##### Records for this exercise
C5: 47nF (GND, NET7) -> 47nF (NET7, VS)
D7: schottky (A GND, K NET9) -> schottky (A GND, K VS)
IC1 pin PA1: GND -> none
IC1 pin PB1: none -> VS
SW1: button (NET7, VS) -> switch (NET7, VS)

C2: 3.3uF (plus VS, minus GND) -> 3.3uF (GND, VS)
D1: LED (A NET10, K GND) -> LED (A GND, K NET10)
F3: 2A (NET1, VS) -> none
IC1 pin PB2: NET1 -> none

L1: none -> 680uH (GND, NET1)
##########
##### Records for this exercise
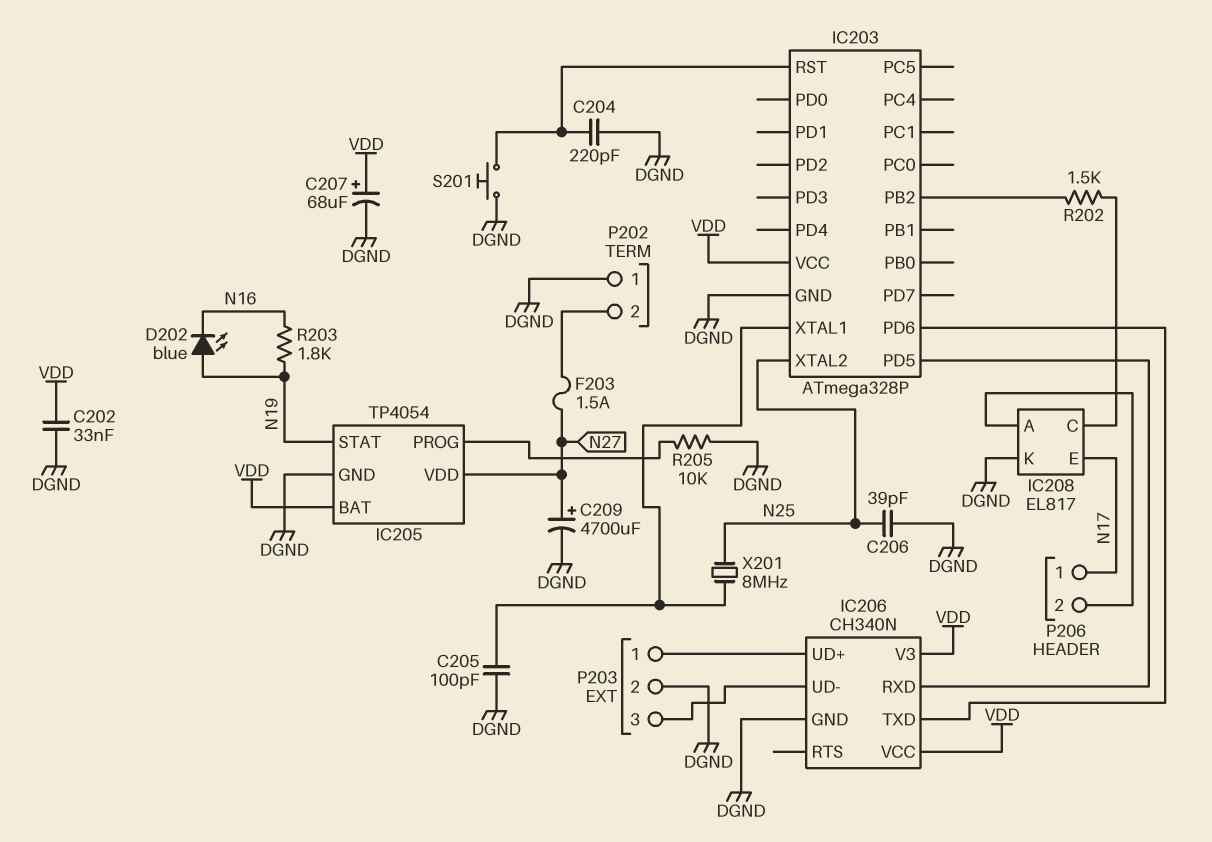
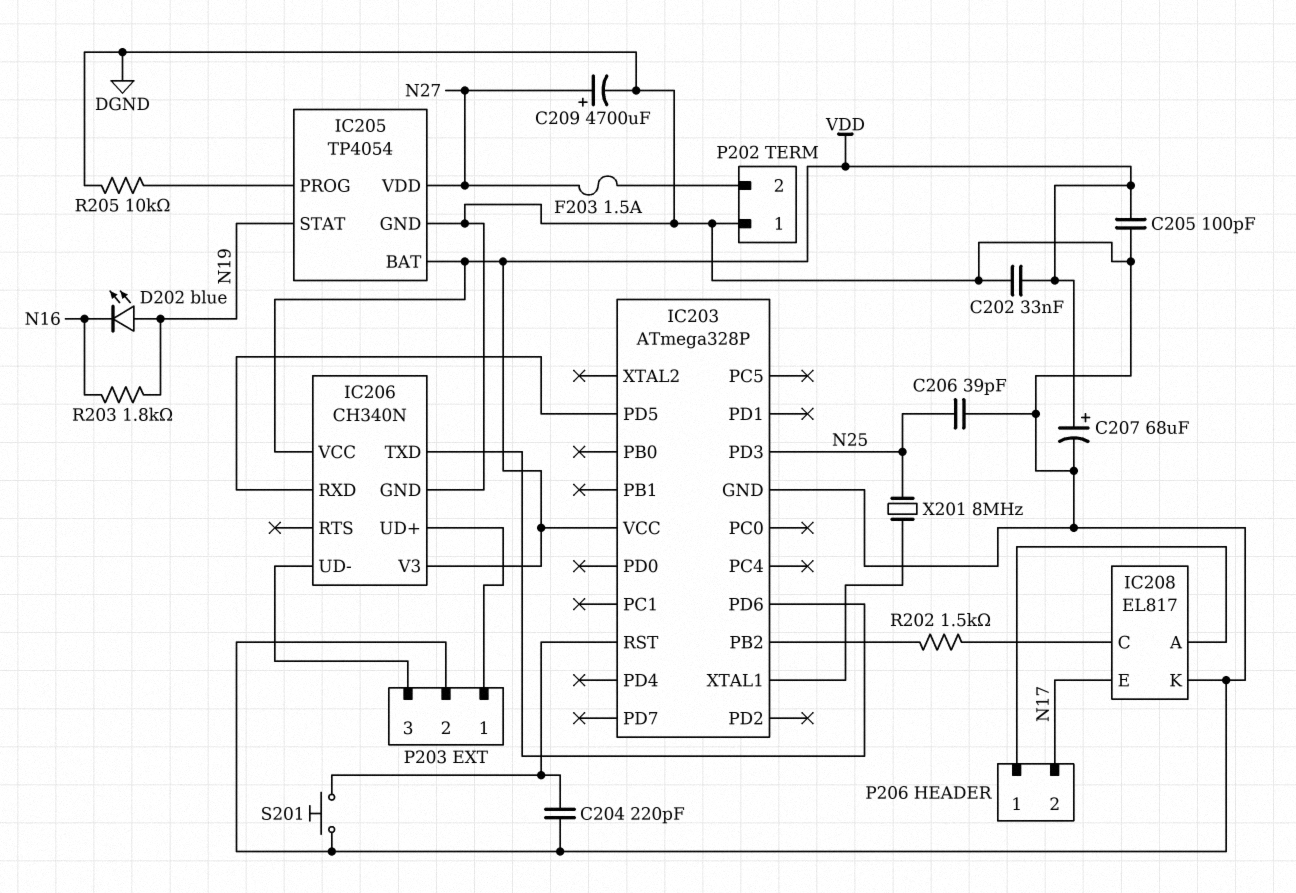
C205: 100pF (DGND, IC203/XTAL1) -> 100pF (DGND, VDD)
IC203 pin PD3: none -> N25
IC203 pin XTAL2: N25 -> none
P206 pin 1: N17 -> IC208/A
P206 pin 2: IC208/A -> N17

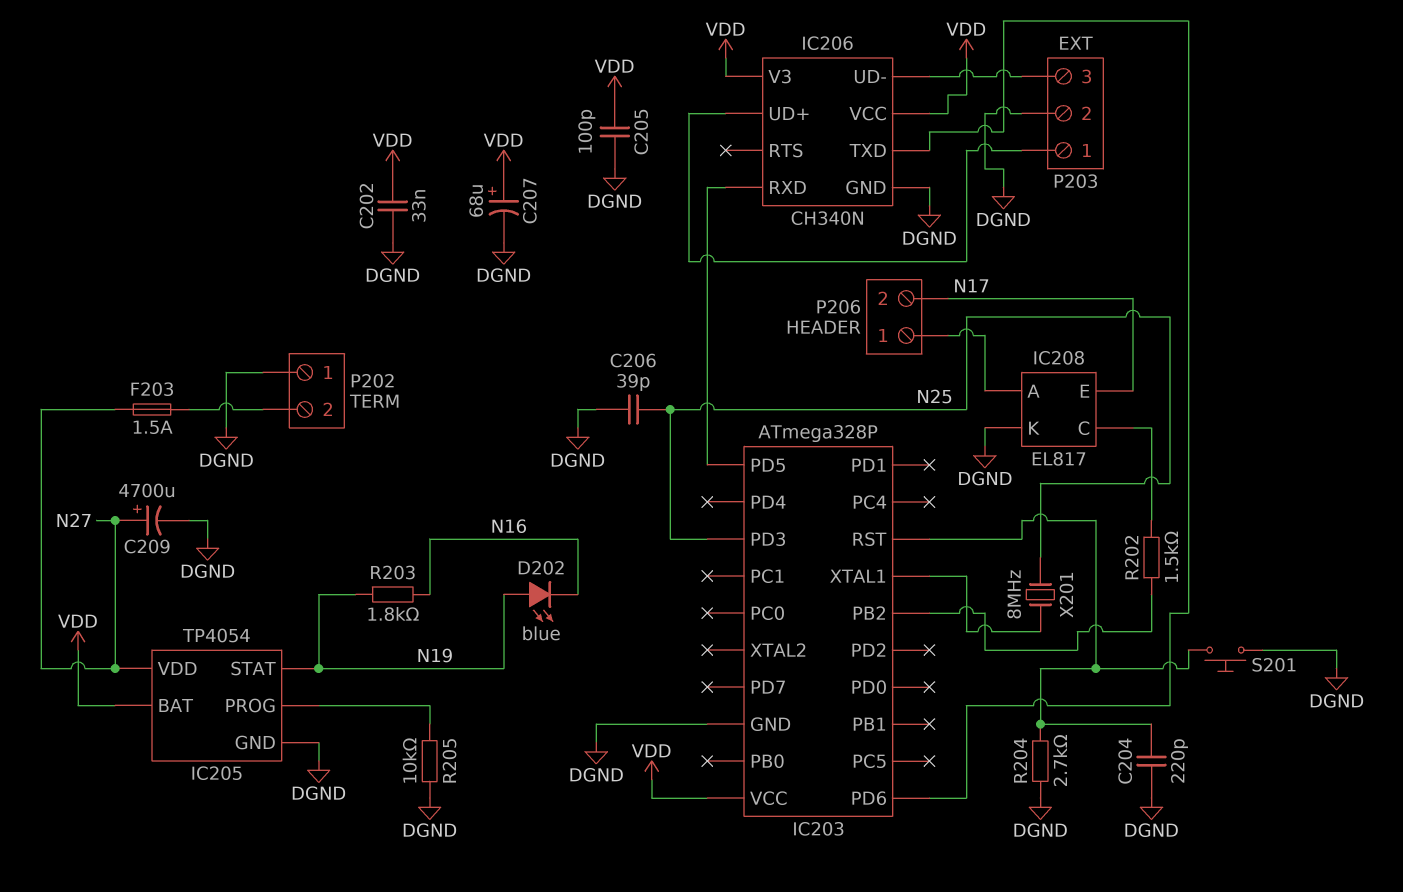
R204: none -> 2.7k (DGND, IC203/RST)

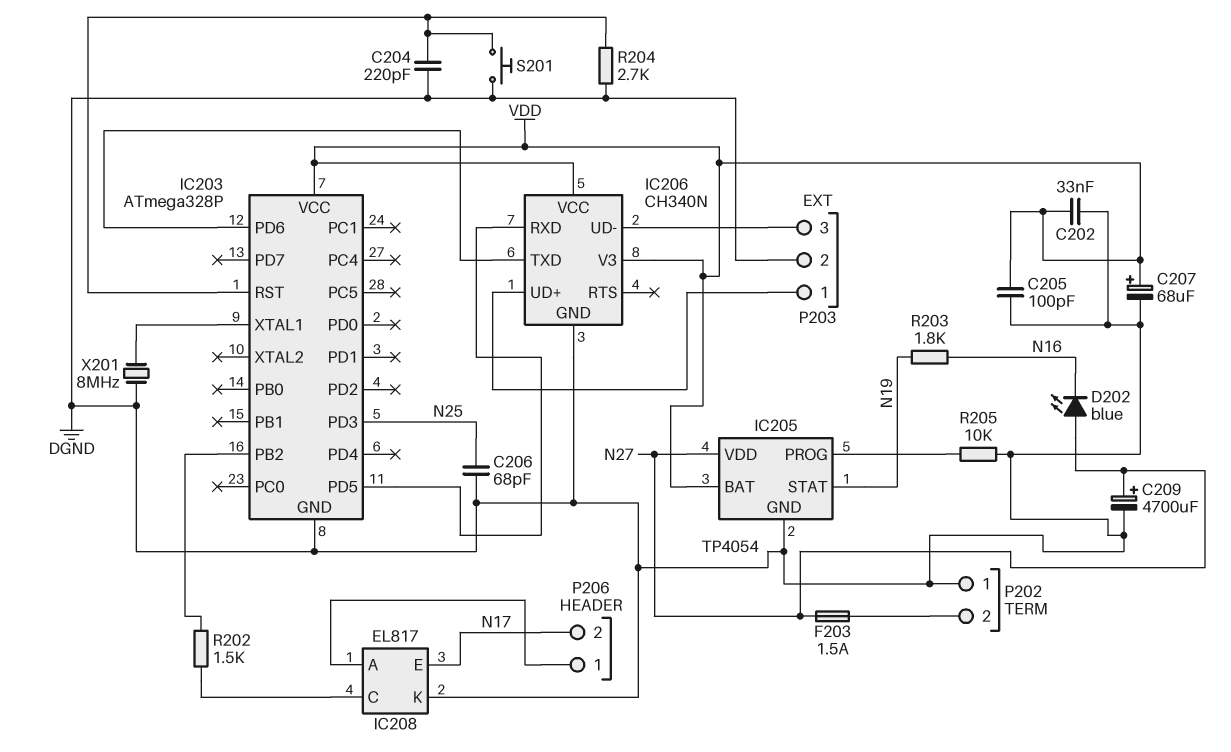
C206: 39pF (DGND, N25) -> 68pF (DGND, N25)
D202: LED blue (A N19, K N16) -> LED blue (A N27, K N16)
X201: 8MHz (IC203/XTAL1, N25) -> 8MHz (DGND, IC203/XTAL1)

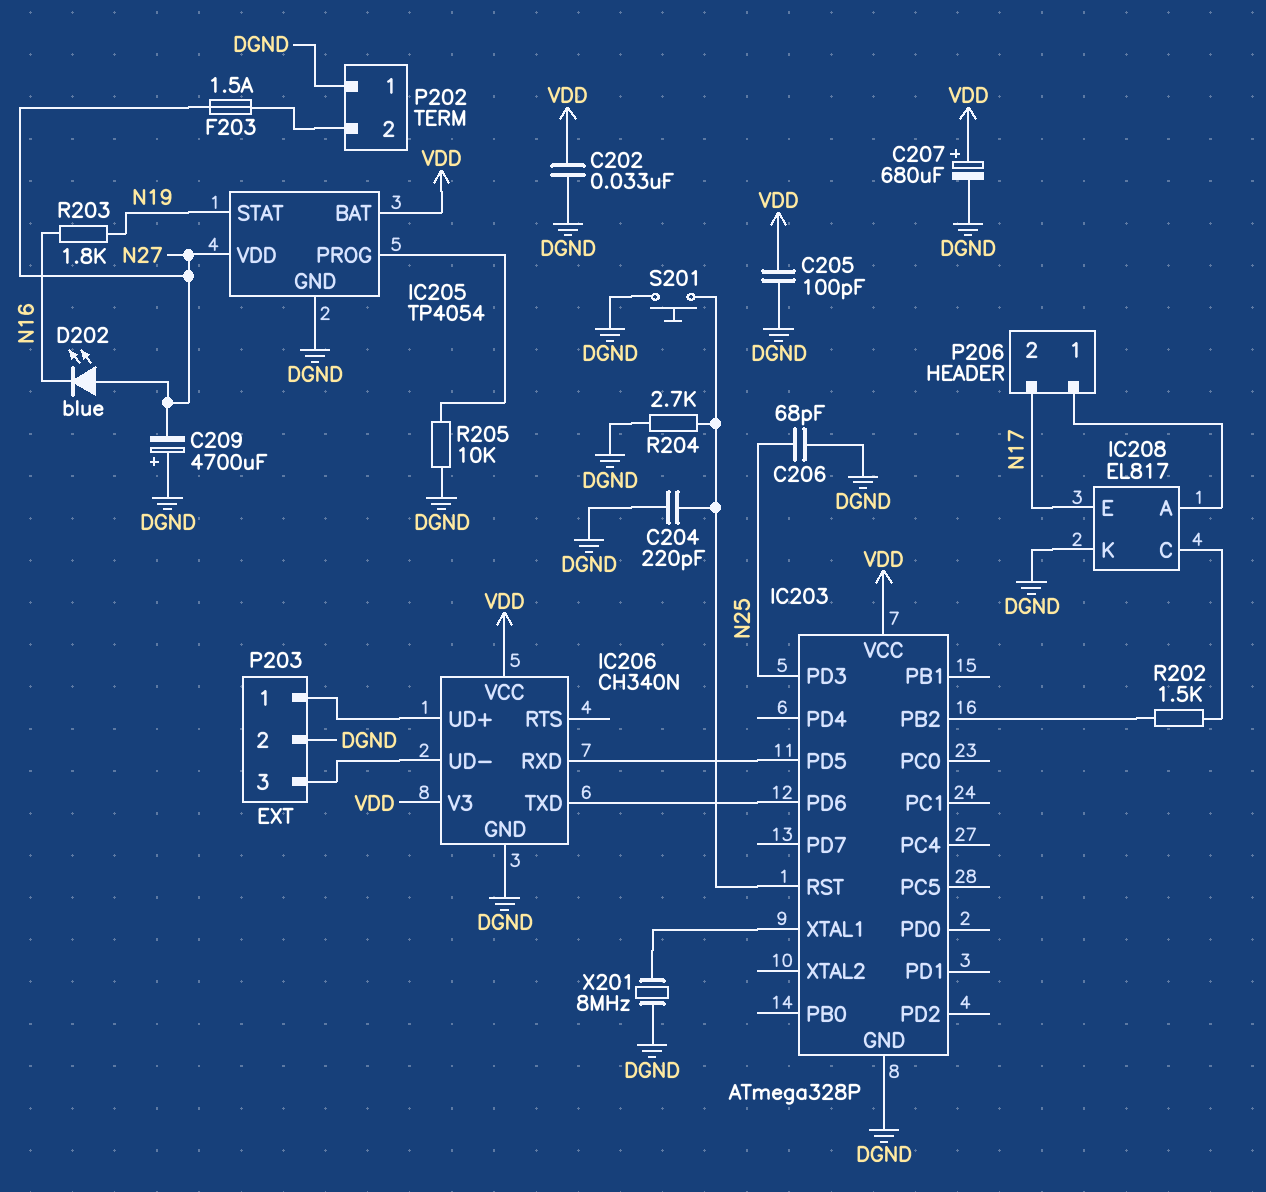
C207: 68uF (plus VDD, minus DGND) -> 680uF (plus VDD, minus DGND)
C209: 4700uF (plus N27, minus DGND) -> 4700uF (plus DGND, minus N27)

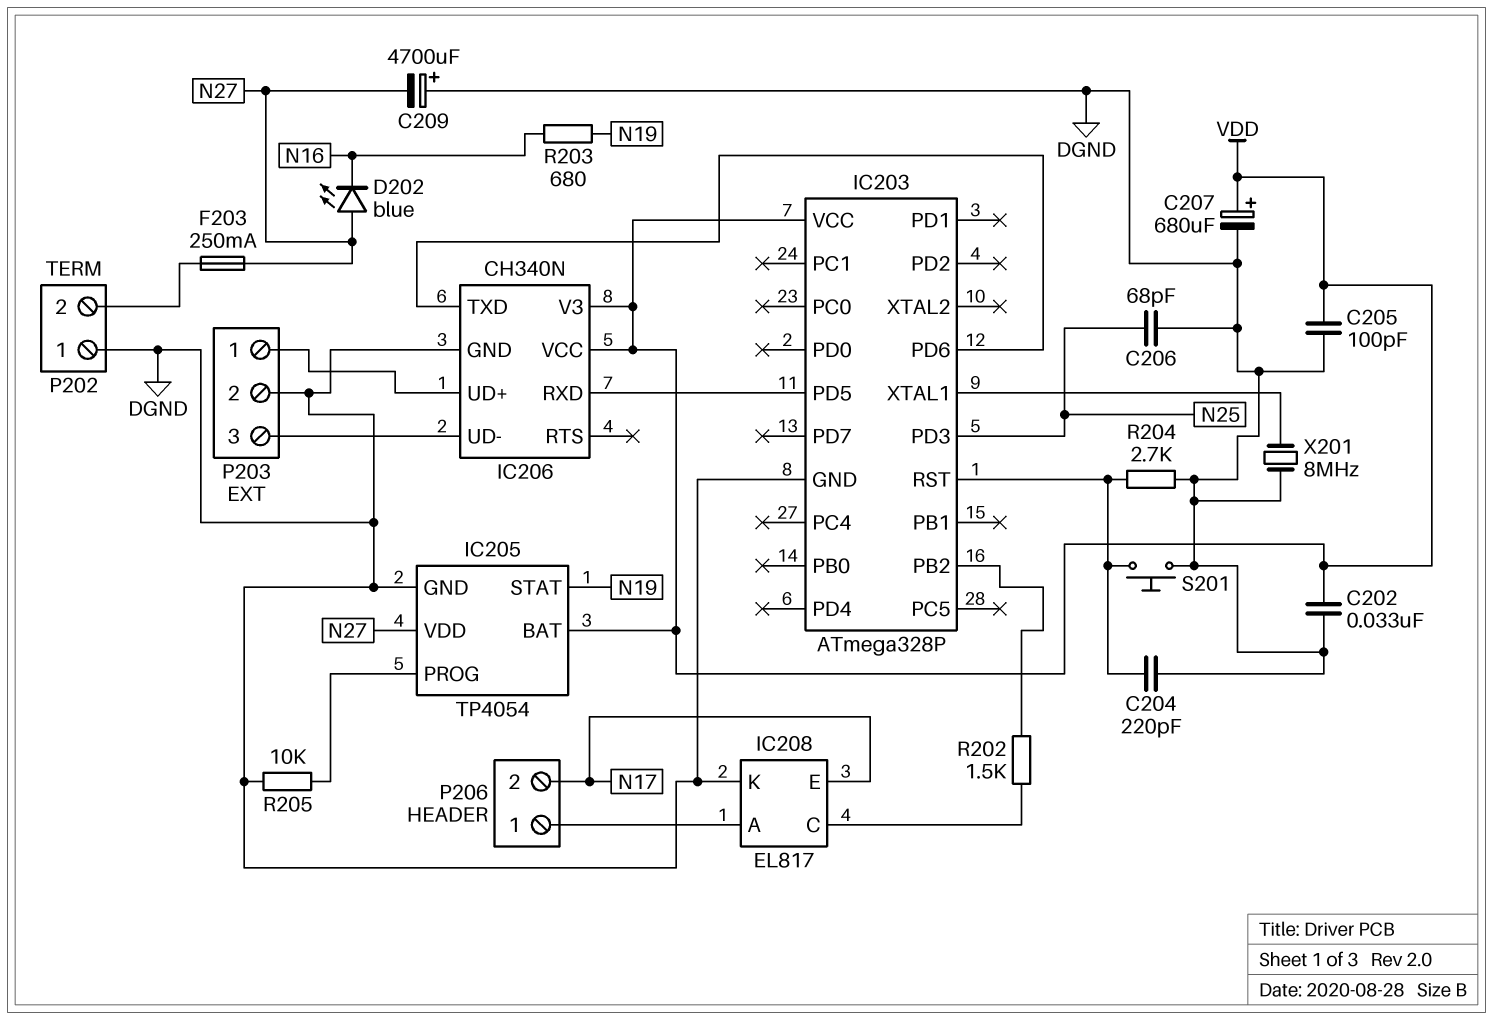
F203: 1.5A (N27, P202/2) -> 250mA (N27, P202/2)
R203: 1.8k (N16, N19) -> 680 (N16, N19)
##########
##### Records for this exercise
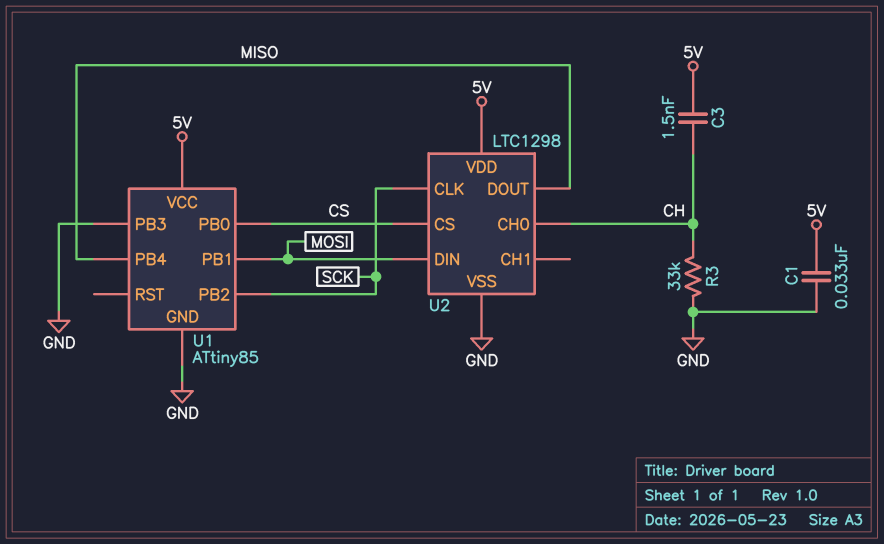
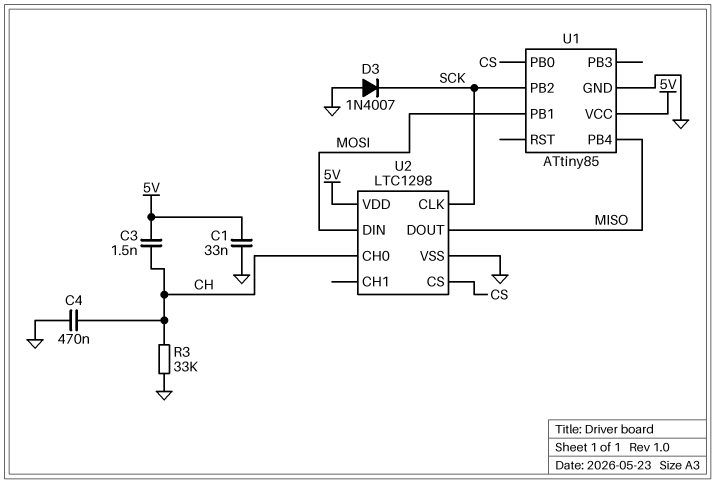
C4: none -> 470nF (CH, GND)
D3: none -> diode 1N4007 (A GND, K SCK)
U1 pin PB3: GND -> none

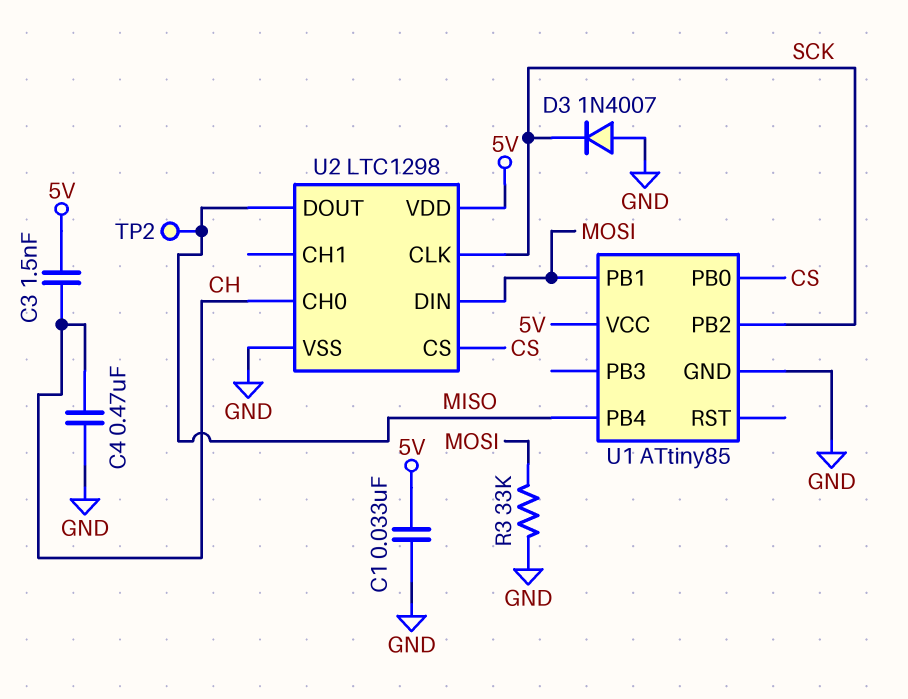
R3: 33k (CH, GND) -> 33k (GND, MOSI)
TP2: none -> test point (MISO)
##########
● About this exercise
Please transcribe exactly the lines above from the line that has "R3: 33k (CH, GND) -> 33k (GND, MOSI)" up to and including the line that has "TP2: none -> test point (MISO)"; no other line belongs in the answer.

● Problem solution
R3: 33k (CH, GND) -> 33k (GND, MOSI)
TP2: none -> test point (MISO)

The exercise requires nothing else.